__Obiettivo del compito__
Riporta tutte le righe dell'elenco in cui compare la stringa "kern".

# # # # # # #

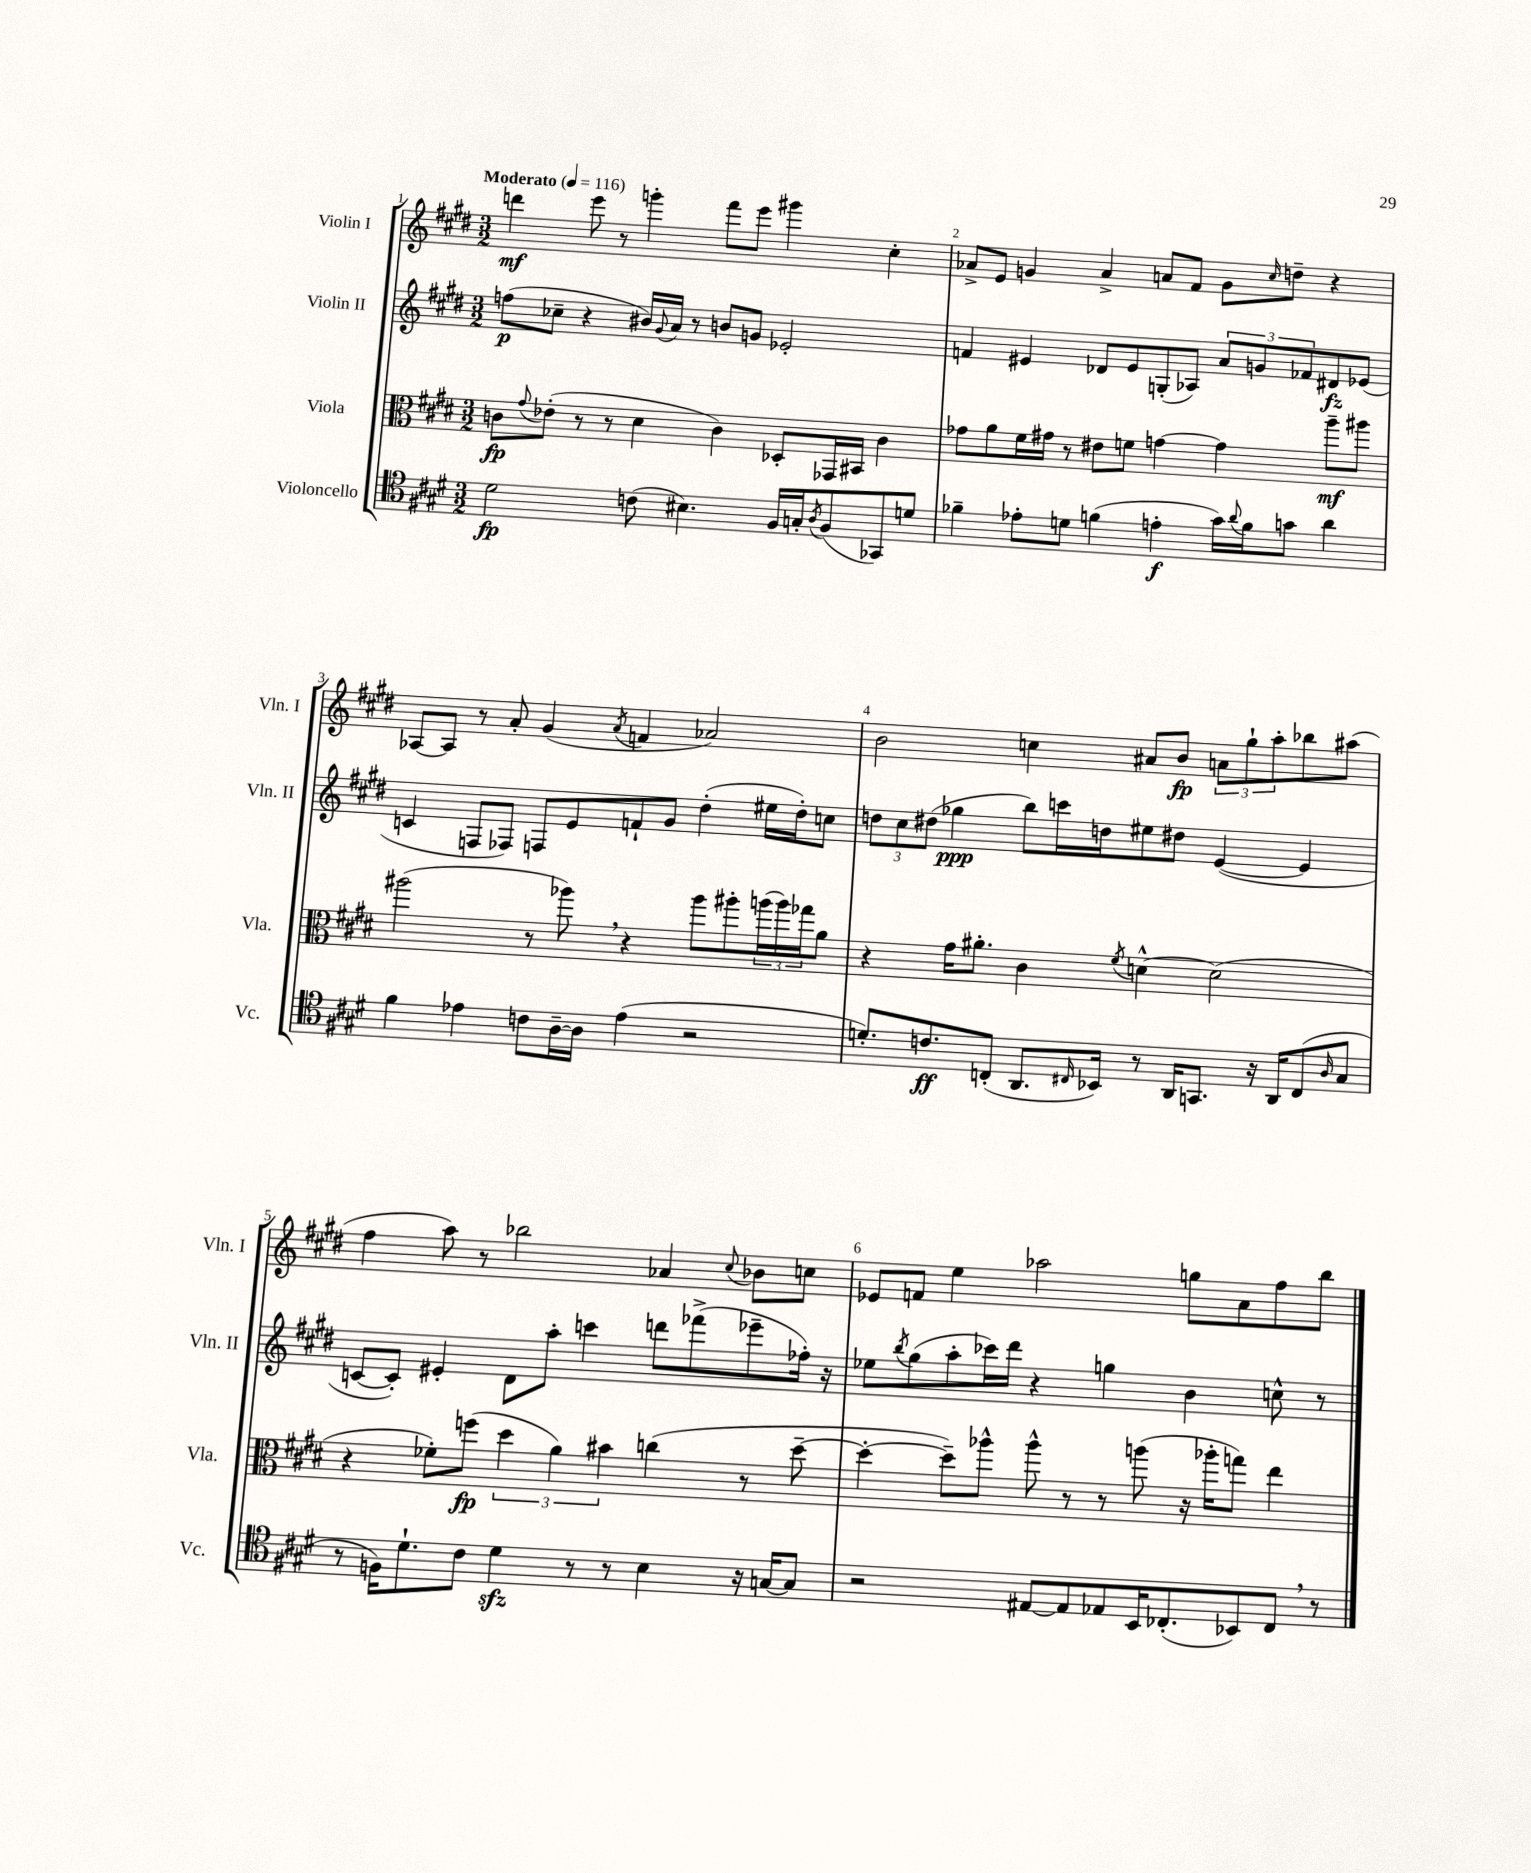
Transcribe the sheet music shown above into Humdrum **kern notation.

**kern	**kern	**kern	**kern
*staff4	*staff3	*staff2	*staff1
*clefC4	*clefC3	*clefG2	*clefG2
*k[f#c#g#d#]	*k[f#c#g#d#]	*k[f#c#g#d#]	*k[f#c#g#d#]
*M3/2	*M3/2	*M3/2	*M3/2
*MM116	*MM116	*MM116	*MM116
2d#\	8c\L	(8ff\L	4ddd\
.	8qqg#/	.	.
.	(8e-'\J	8cc-~\J	.
.	8r	4r	8eee\
.	8r	.	8r
(8c\	4d#\	16b#/LL)	4ggg'\
.	.	8qqg#/	.
.	.	16a/JJ	.
4.B#\)	.	8r	.
.	4c\)	8b/L	8fff#\L
.	.	8g/J	8eee\J
16F#/LL	8D-'/L	2e-'/	4ggg#\
16G'/J	.	.	.
8qA/	.	.	.
(8F#/	16GG-/L	.	.
.	16BB#/JJ	.	.
8GG-/)	4c\	.	4cc#'\
8d/J	.	.	.
=	=	=	=
4f-~\	8g-\L	4f/	8a-^/L
.	8a\	.	8e/J
8e-'\L	16f#\L	4e#/	4g/
.	16g#\JJ	.	.
8d\J	8r	.	.
(4f\	8e#\L	8d-/L	4a-^/
.	8f\J	8e#/	.
4e'\	[4g\	(8G'/	8a/L
.	.	8A-/J)	8f#/J
16g#\LL)	4g\]	12a/L	8g\L
8qqa/	.	.	.
16f\J	.	.	.
.	.	12g/	.
.	.	.	16qqcc#/
8g\J	.	.	8dd~\J
.	.	12f-/	.
4a\	8aa~\L	8d#/	4r
.	8aa#\J	(8e-/J	.
=	=	=	=
4f#\	(2aa#\	4c/	[8A-/L
.	.	.	8A-/]J
4e-\	.	8F/L	8r
.	.	8F-/J)	8a'/
8c\L	8r	8F/L	(4g#/
[16A~\L	8aa-\)	8e/	.
16A\]JJ	.	.	.
.	.	.	8qa/
(4e-\	4r	8f`/	4f/
.	.	8g#/J	.
2r	8aa-\L	(4dd#'\	2a-/)
.	8aa#'\	.	.
.	(24aa\L	16ee#\LL	.
.	24aa\)	.	.
.	.	16dd#'\J)	.
.	24gg-\J	.	.
.	8a\J	8cc\J	.
=	=	=	=
8.d'/L)	4r	12dd\L	2b\
.	.	12cc#\	.
.	.	(12dd#\J	.
8.c/	.	.	.
.	16g#\LK	4gg-\	.
.	8.a#'\J	.	.
(8C'/J	.	.	.
8.AA/L	4c#\	8bb\L)	4cc\
.	.	16ccc\L	.
16qqC#/	.	.	.
16BB-/Jk)	.	16dd\J	.
.	8qf#/	.	.
8r	[4d^^\	8ee#\	8a#/L
16AA/LK	.	8dd#\J	8b/J
8.GG/J	.	.	.
.	(2d\]	([4e/	12a\L
.	.	.	12gg#`\
16r	.	.	.
.	.	.	12aa'\
16AA/LK	.	.	.
(8C#/	.	4e/]	8bb-\
16qqA/	.	.	.
8G#/J	.	.	(8aa#\J
=	=	=	=
8r	4r	[8c/L	4ff#\
16F\LK)	.	8c'/]J)	.
8.d#`\	.	.	.
.	8f-'\L)	4e#'/	8aa\)
8c#\J	(8ff\J	.	8r
4d#\	6dd#\	8d#\L	2bb-\
.	.	8aa'\J	.
.	6a\)	.	.
8r	.	4ccc\	.
.	6b#\	.	.
8r	.	.	.
4B\	(4cc\	8ddd\L	4a-/
.	.	(8fff-^\	.
.	.	.	8qqcc#/
16r	8r	8eee-~\	8b-\L
[16G/LK	.	.	.
8G/]J	[8dd#~\	16ff-'\Jk)	8cc\J
.	.	16r	.
=	=	=	=
2r	4dd#'\_	8ee-\L	8e-/L
.	.	8qbb/	.
.	.	(8gg#\	8f/J
.	8dd#~\]L)	8aa'\	4ee\
.	8aa-^^\J	16ccc-\L)	.
.	.	16ddd#\JJ	.
[8E#/L	8aa-^^\	4r	2aa-\
8E#/]	8r	.	.
8E-/	8r	4gg\	.
16BB/K	(8aa\	.	.
(8.C-'/	.	.	.
.	16r	4b\	8gg\L
.	16aa-'\LK	.	.
8BB-/)	8gg\J)	.	8a\
8C-/J	4ee\	8cc^^\	8ff#\
8r	.	8r	8bb\J
==	==	==	==
*-	*-	*-	*-
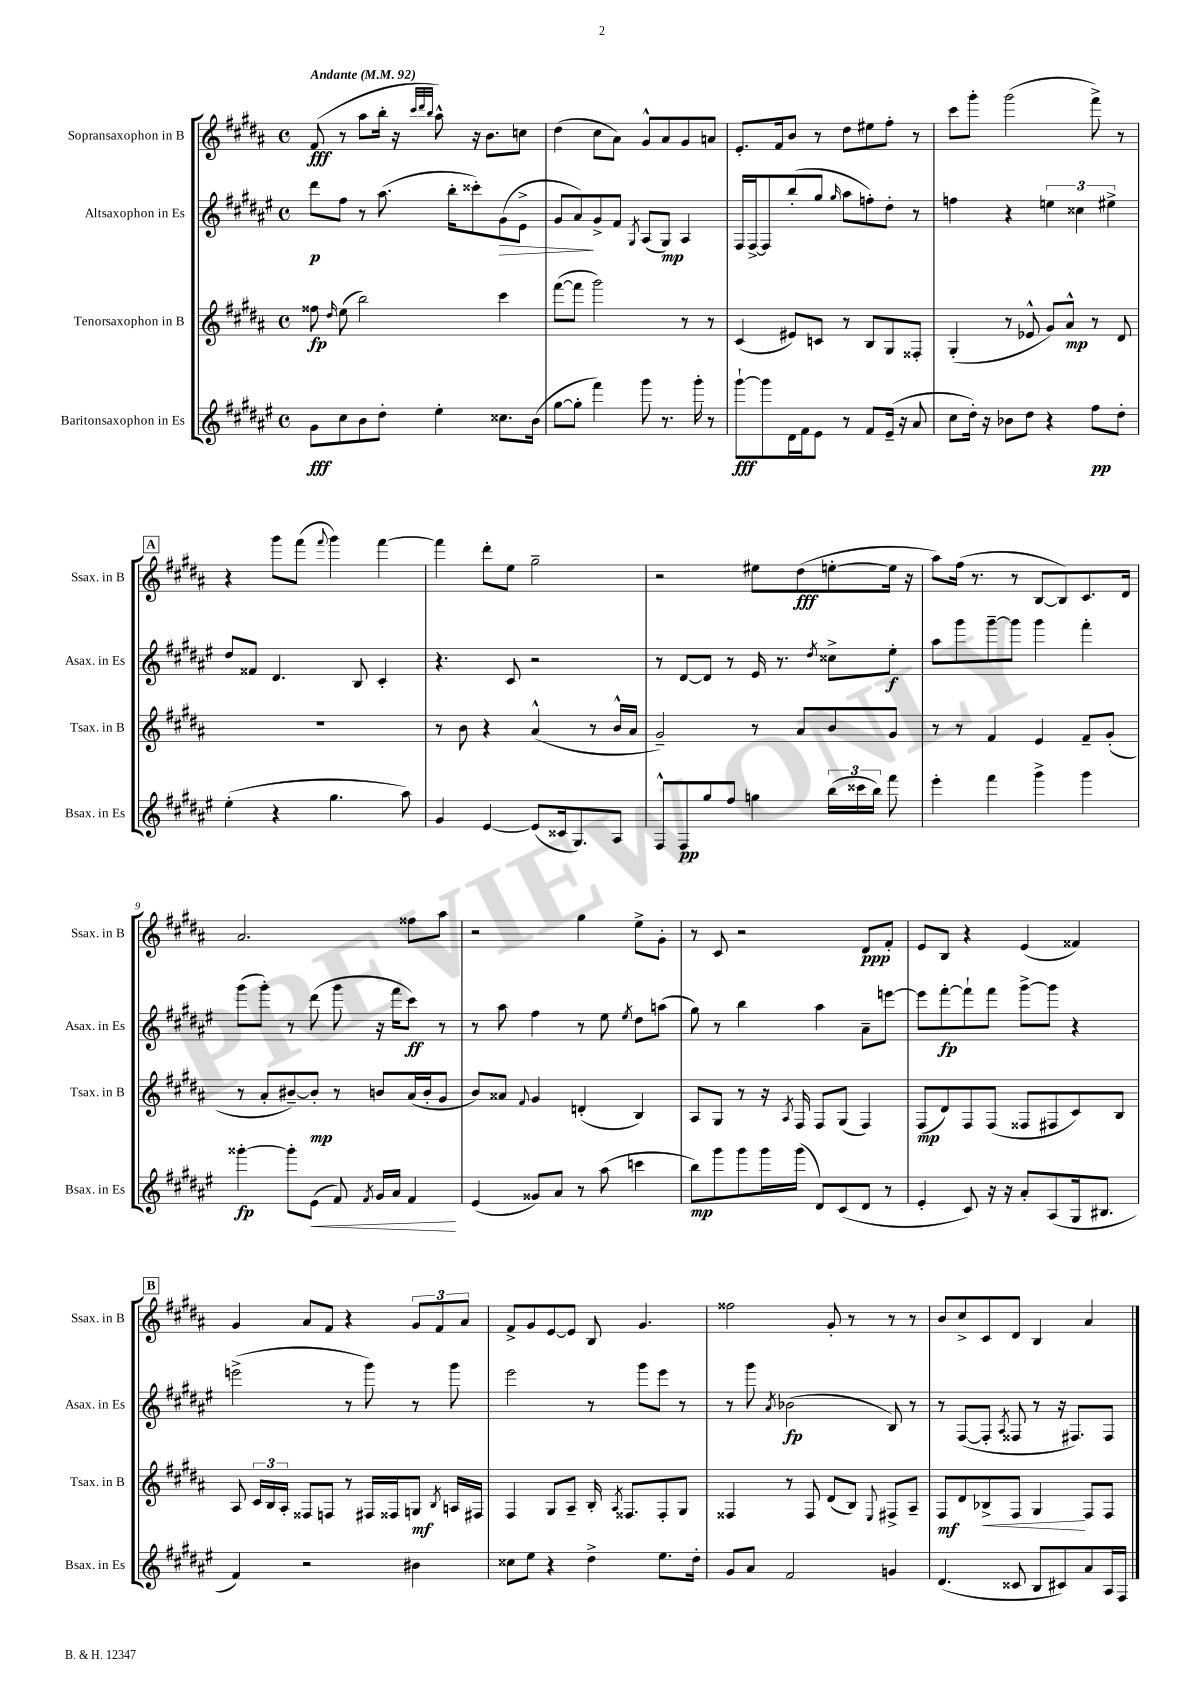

# # # # # # #

__Soluzione proposta__
Transcribe the sheet music shown above into Humdrum **kern notation.
**kern	**kern	**kern	**kern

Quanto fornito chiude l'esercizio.